══ Record extracts

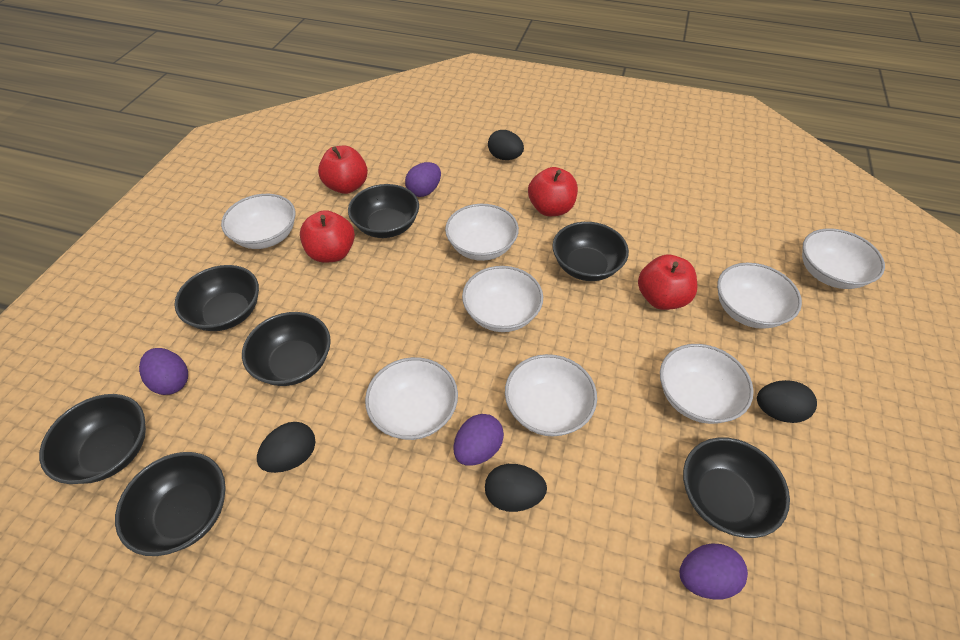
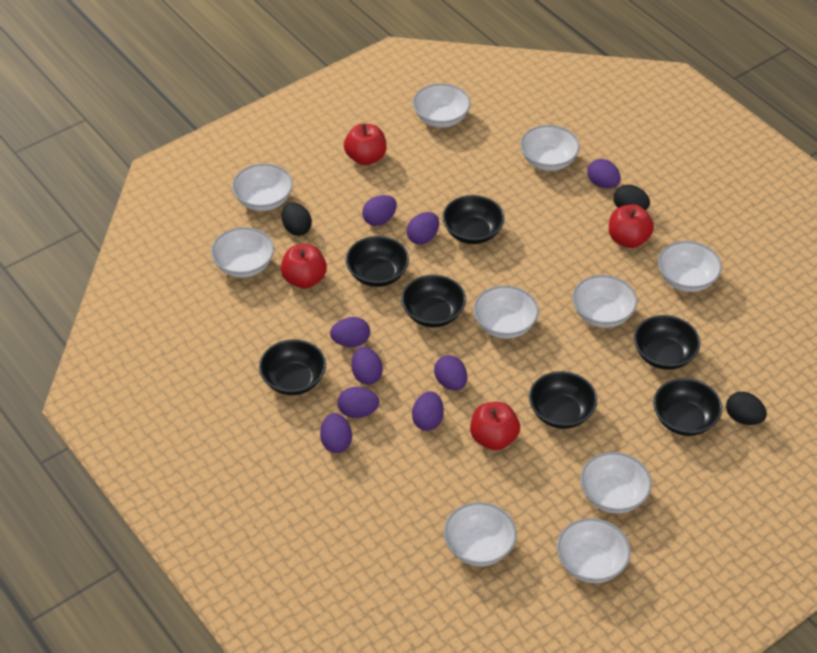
black egg: 4 -> 3
purple egg: 4 -> 9
white bowl: 8 -> 10

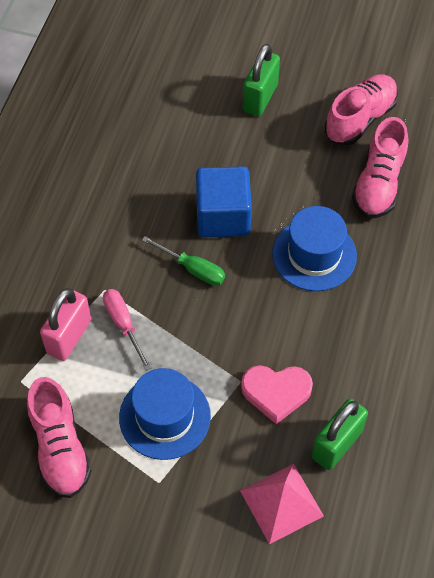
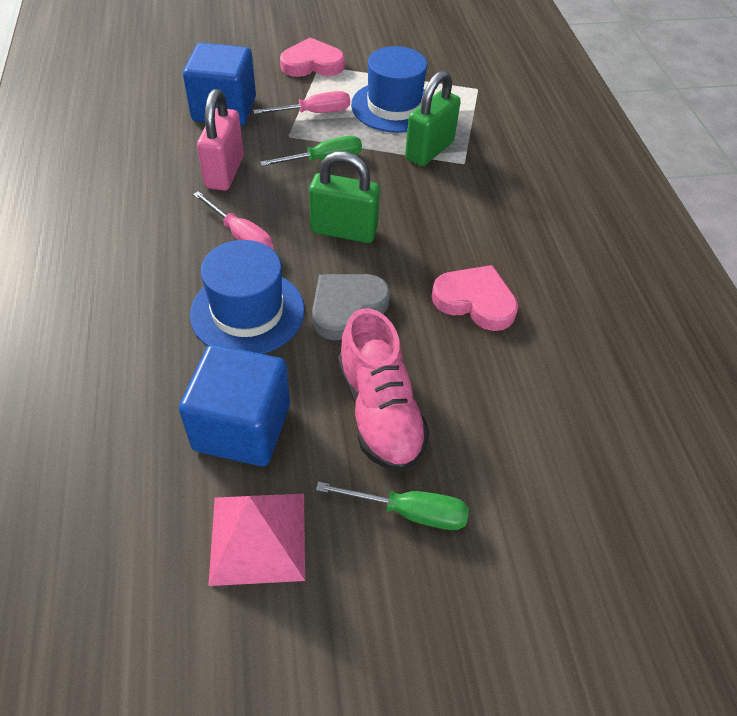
blue cube: 1 -> 2
green screwdriver: 1 -> 2
grey heart: 0 -> 1
pink heart: 1 -> 2
pink screwdriver: 1 -> 2
pink shoe: 3 -> 1

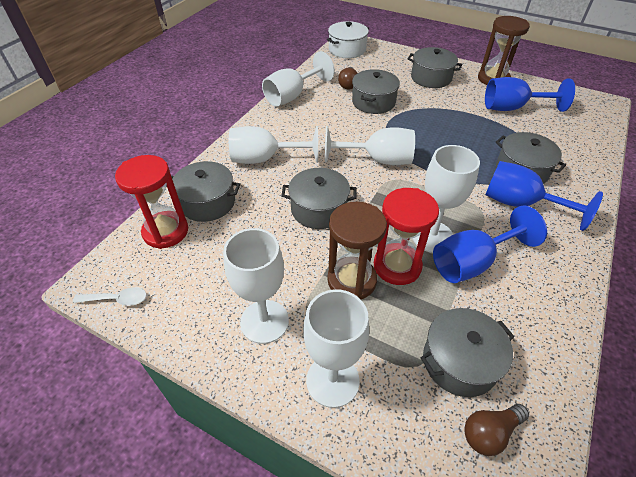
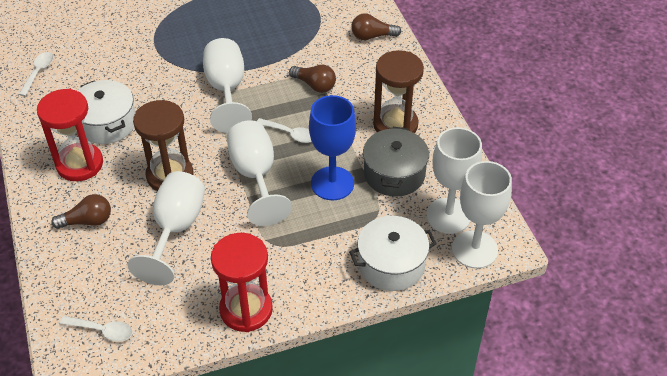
blue goblet: 3 -> 1
brown light bulb: 2 -> 3
grey pot: 6 -> 1
white goblet: 6 -> 5
white pot: 1 -> 2
white spoon: 1 -> 3

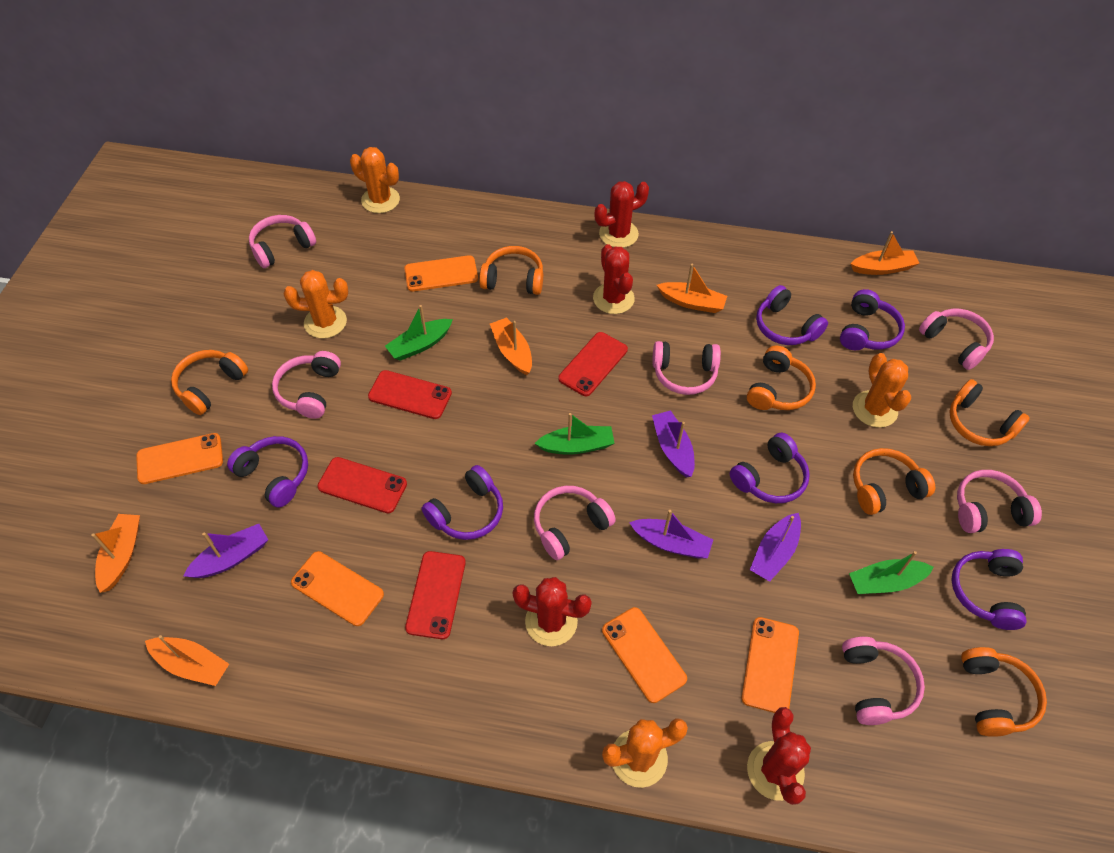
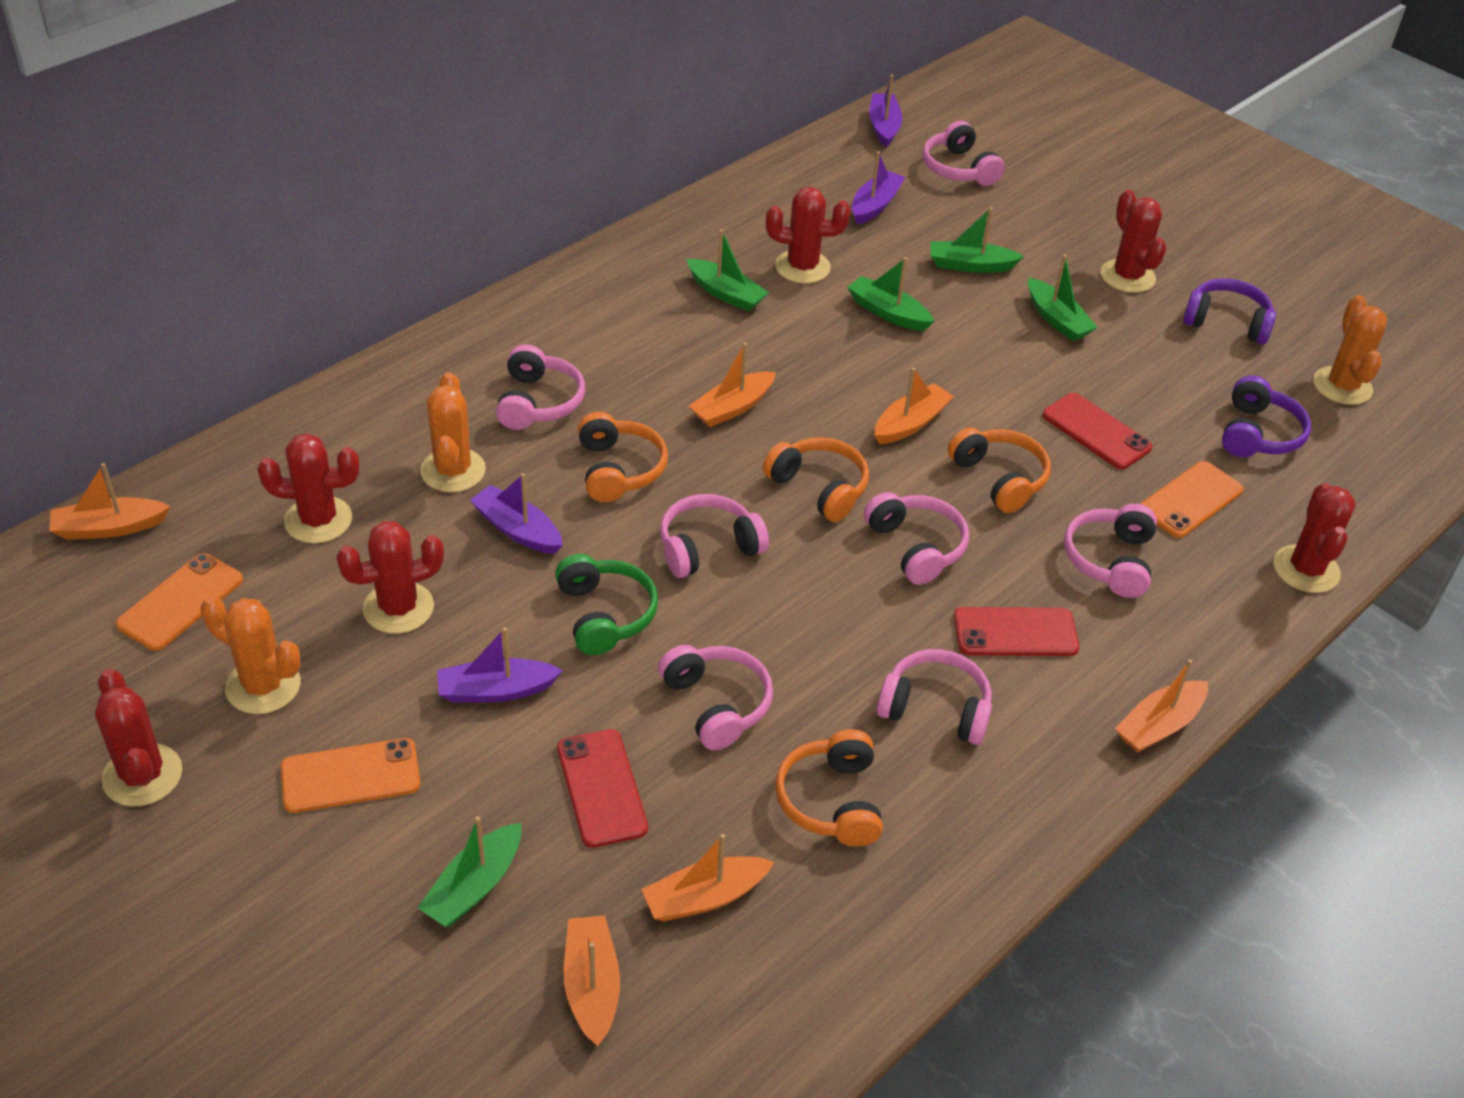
green boat: 3 -> 5
green headphones: 0 -> 1
orange boat: 5 -> 6
orange cactus: 4 -> 3
orange headphones: 6 -> 4
orange phone: 5 -> 3
purple headphones: 6 -> 2
red cactus: 4 -> 6
red phone: 4 -> 3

════

_Task item:_
Look for the word "green" in every line of the records. State how many lines contain it, and write only the number.

_Written reply:_
3